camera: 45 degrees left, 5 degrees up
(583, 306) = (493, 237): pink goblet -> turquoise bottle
===
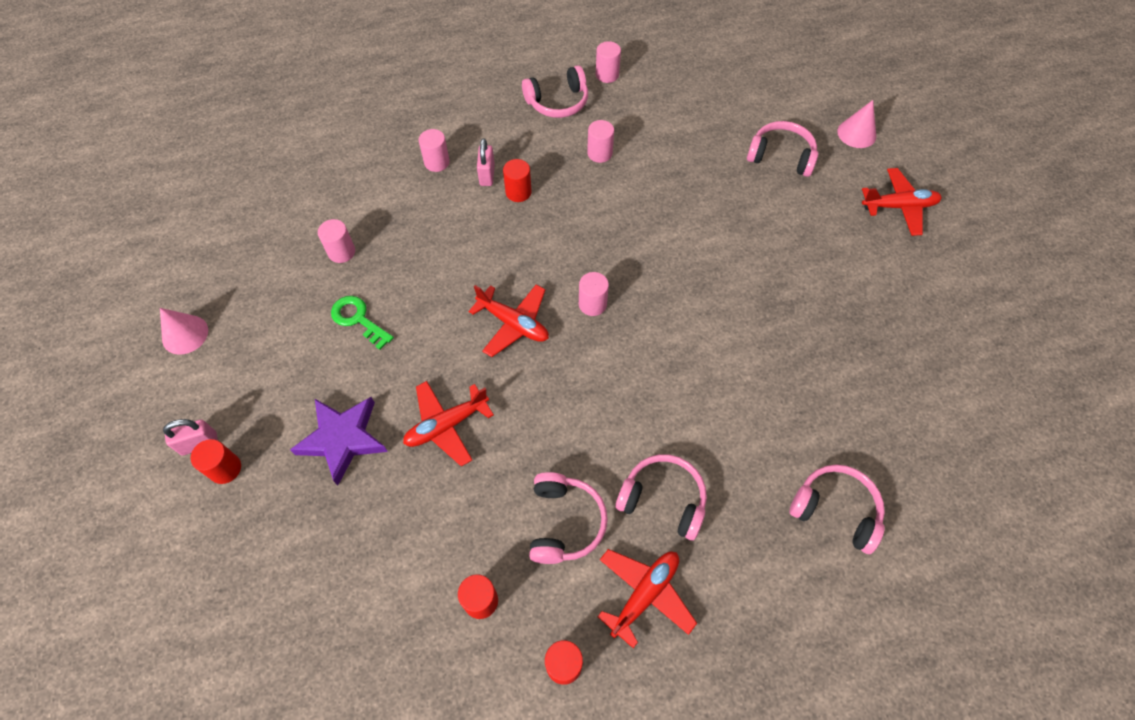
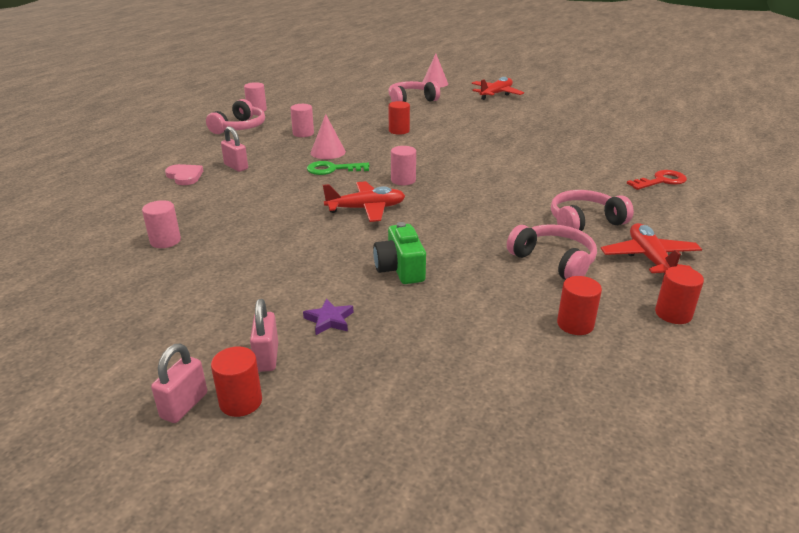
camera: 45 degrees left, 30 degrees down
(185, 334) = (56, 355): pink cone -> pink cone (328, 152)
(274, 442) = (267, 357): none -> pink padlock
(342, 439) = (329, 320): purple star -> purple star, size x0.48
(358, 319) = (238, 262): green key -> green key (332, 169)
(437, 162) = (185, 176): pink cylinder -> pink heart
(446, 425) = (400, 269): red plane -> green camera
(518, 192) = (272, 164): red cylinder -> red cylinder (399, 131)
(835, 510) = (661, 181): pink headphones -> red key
===
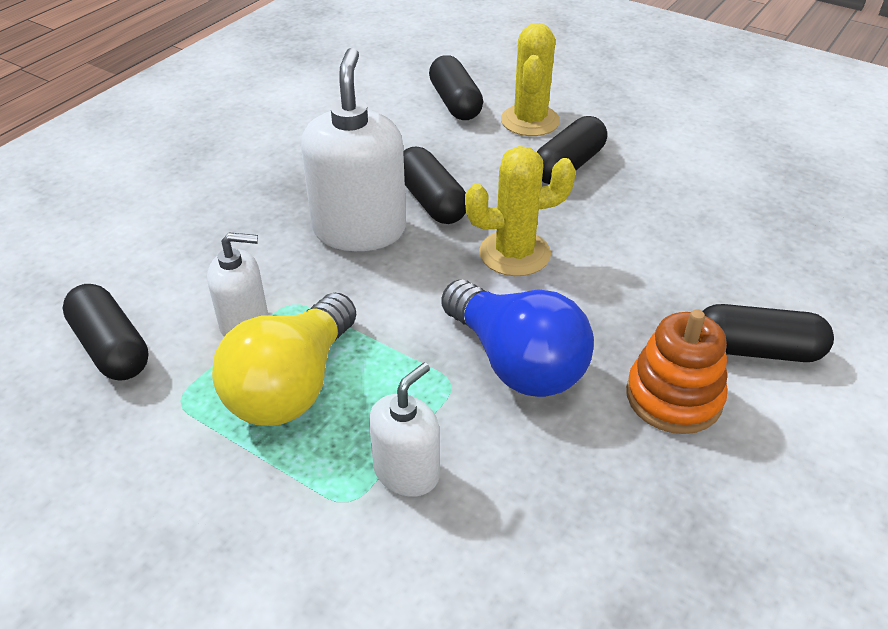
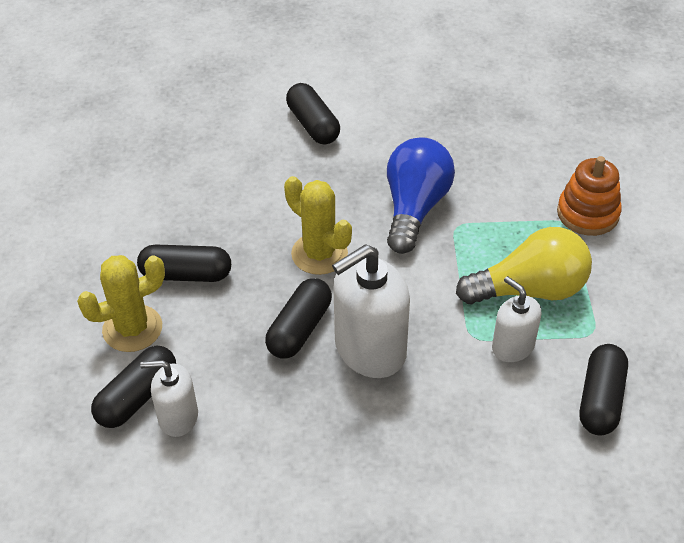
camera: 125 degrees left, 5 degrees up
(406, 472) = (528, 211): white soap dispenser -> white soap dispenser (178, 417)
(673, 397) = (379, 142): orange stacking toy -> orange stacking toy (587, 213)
===
Among the records, find every line with the word "left" and copy it.

Your solution.
camera: 45 degrees left, 5 degrees up
camera: 45 degrees left, 30 degrees down
camera: 125 degrees left, 5 degrees up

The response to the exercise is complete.